Change detection data:

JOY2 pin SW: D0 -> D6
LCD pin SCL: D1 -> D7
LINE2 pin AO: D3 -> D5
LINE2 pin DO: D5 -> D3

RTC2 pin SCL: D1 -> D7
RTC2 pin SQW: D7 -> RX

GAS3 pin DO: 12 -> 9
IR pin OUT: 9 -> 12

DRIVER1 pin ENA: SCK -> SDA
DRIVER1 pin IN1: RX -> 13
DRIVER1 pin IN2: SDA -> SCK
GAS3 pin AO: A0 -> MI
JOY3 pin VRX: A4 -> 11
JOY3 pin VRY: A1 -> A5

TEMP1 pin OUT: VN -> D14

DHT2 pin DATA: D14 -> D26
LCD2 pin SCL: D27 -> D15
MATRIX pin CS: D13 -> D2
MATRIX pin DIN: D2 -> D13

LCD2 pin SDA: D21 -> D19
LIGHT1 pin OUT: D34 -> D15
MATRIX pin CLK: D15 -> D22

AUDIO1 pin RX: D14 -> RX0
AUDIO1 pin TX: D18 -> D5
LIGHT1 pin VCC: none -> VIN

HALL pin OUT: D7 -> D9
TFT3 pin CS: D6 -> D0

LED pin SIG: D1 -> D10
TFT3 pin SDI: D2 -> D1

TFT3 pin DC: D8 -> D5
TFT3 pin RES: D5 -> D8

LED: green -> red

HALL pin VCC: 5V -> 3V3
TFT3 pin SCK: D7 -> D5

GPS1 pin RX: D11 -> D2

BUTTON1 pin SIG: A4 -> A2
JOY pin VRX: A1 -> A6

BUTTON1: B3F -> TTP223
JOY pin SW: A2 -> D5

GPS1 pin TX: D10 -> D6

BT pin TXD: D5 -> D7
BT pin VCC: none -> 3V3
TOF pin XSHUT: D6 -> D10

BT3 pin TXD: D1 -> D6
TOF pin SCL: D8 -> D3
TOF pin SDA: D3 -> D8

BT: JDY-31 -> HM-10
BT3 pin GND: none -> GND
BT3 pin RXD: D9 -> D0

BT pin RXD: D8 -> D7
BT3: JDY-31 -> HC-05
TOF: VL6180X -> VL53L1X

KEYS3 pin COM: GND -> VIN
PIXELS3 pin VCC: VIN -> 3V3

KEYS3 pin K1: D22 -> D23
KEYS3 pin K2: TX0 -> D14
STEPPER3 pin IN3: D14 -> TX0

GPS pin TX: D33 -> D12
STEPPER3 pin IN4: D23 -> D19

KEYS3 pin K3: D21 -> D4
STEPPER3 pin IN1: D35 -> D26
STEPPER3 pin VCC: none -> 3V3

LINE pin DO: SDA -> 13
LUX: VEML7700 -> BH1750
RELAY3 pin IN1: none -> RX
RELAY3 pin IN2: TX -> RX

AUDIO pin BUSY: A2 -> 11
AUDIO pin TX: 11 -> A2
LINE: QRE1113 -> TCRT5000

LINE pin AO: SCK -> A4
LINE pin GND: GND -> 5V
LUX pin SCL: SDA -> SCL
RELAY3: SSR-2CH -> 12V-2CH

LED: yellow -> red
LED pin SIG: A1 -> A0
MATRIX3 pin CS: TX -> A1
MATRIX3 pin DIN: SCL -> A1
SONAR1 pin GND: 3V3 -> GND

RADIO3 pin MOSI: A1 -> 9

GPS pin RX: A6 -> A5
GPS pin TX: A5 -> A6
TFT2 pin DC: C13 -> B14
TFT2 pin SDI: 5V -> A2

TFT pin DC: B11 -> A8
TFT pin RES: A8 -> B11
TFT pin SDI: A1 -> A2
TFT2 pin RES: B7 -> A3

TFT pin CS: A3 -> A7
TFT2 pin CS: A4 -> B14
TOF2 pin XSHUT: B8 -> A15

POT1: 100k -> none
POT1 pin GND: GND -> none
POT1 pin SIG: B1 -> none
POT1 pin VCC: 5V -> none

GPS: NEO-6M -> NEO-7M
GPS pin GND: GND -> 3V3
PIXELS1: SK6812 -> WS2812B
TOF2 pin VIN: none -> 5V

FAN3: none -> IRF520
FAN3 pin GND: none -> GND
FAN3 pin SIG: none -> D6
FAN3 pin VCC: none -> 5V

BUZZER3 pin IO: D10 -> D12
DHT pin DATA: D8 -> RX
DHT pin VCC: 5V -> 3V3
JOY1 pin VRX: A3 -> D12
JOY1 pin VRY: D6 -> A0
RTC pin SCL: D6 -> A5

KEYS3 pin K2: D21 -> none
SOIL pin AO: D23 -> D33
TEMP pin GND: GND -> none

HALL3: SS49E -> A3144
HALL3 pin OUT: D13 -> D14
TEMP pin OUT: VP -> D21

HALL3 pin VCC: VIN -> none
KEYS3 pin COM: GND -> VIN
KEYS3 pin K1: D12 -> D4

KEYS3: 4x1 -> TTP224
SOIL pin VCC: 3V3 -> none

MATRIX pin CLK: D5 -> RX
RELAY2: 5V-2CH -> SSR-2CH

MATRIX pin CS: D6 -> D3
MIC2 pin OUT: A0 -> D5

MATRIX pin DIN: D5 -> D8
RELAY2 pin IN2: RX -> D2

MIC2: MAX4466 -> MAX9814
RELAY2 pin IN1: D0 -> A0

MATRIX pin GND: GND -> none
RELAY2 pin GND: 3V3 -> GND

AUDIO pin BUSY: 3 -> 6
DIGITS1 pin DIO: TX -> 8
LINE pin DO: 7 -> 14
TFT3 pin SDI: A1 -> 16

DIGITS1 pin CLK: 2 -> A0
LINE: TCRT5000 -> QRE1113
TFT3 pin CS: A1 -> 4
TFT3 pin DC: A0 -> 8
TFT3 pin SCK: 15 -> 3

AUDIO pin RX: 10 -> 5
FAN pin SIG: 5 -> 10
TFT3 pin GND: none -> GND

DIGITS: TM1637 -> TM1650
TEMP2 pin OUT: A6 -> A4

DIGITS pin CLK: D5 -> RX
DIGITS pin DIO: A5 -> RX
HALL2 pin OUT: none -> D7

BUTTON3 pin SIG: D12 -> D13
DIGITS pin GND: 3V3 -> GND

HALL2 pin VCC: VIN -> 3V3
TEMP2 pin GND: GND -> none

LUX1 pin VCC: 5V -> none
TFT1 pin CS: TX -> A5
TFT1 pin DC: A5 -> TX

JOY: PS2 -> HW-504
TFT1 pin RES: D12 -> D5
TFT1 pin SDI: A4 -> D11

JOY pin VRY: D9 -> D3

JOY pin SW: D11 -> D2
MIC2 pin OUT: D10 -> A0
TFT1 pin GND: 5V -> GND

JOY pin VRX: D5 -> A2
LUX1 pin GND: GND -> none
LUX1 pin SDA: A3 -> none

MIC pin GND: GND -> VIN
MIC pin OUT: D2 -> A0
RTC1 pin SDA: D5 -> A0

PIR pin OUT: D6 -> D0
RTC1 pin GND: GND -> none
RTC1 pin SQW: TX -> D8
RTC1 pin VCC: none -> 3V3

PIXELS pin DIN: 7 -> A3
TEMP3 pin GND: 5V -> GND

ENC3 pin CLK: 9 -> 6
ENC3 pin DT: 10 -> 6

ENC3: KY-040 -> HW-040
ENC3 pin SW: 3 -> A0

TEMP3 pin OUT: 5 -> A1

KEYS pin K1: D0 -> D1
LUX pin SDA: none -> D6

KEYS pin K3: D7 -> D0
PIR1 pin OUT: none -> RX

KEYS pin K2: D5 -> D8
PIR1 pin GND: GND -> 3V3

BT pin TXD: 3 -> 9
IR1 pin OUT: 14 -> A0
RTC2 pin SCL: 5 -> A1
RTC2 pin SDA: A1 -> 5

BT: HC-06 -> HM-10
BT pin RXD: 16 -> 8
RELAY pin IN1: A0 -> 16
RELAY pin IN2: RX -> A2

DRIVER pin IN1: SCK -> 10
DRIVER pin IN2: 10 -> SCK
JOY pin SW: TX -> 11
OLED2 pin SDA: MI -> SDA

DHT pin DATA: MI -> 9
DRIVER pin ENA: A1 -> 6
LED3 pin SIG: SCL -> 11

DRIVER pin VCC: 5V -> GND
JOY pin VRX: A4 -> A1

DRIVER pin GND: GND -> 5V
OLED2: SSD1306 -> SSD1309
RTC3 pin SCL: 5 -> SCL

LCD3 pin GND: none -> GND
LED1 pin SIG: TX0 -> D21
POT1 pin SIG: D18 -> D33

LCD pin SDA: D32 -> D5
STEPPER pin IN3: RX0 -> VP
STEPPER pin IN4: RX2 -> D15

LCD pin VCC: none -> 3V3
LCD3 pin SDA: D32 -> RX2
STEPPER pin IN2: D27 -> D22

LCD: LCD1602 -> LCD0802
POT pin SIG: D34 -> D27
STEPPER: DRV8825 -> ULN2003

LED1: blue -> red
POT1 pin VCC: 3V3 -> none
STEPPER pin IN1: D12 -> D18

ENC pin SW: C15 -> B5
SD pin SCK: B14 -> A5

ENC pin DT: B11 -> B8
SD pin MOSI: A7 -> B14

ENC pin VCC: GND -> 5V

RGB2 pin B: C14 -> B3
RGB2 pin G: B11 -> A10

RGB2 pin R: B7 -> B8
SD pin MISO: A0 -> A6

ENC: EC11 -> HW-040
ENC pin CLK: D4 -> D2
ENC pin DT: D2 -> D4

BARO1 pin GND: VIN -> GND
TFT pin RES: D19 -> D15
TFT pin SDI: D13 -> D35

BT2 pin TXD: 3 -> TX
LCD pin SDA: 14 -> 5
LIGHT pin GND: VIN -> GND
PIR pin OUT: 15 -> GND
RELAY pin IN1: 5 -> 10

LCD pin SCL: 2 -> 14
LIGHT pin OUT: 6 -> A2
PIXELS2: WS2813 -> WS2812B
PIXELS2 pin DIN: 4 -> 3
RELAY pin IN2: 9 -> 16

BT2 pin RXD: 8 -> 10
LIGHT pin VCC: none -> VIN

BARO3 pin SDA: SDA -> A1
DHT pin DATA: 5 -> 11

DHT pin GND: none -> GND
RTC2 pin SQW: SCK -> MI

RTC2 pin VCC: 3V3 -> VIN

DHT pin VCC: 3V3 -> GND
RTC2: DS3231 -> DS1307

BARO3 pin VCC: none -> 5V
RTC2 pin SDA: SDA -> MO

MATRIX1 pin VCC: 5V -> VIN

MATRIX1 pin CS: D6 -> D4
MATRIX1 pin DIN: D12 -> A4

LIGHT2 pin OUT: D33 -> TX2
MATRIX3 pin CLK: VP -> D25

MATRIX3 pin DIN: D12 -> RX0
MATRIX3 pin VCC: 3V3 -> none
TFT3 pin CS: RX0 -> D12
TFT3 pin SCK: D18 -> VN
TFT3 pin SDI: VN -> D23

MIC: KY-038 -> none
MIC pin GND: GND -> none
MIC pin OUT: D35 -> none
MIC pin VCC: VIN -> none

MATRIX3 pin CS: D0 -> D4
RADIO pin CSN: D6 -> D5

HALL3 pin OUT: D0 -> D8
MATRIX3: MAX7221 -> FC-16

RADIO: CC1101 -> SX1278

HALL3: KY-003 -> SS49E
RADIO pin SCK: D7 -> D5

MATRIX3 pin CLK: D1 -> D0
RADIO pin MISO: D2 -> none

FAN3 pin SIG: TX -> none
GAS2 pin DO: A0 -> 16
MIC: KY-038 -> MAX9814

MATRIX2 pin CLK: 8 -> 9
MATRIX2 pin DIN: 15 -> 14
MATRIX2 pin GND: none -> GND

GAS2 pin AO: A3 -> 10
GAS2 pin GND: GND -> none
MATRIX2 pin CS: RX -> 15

Task to complete: Could you output, exactly and with nothing else, the lines from the start of the records through the line containing "GAS3 pin AO: A0 -> MI"?

Expected answer:
JOY2 pin SW: D0 -> D6
LCD pin SCL: D1 -> D7
LINE2 pin AO: D3 -> D5
LINE2 pin DO: D5 -> D3

RTC2 pin SCL: D1 -> D7
RTC2 pin SQW: D7 -> RX

GAS3 pin DO: 12 -> 9
IR pin OUT: 9 -> 12

DRIVER1 pin ENA: SCK -> SDA
DRIVER1 pin IN1: RX -> 13
DRIVER1 pin IN2: SDA -> SCK
GAS3 pin AO: A0 -> MI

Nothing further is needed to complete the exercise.